Records for the task Block Start
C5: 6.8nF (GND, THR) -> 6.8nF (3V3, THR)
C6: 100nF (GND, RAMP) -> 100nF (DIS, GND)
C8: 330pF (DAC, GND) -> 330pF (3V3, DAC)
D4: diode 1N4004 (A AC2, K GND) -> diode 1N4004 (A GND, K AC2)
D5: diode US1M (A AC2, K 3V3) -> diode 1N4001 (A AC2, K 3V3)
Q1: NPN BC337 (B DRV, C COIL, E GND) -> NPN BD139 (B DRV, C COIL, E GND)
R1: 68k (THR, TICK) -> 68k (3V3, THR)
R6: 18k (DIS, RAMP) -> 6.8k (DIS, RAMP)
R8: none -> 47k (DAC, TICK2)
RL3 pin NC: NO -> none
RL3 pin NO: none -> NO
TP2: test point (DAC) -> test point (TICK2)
Records for the task Block End
Records for the task Block Start
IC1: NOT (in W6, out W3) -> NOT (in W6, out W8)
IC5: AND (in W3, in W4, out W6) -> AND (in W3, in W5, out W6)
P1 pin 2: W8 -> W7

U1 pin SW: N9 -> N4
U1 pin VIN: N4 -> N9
Records for the task Block End
From the records above, give again exactly the lines running from the line with "IC5: AND (in" to the line with "U1 pin VIN: N4 -> N9", inclusive.

IC5: AND (in W3, in W4, out W6) -> AND (in W3, in W5, out W6)
P1 pin 2: W8 -> W7

U1 pin SW: N9 -> N4
U1 pin VIN: N4 -> N9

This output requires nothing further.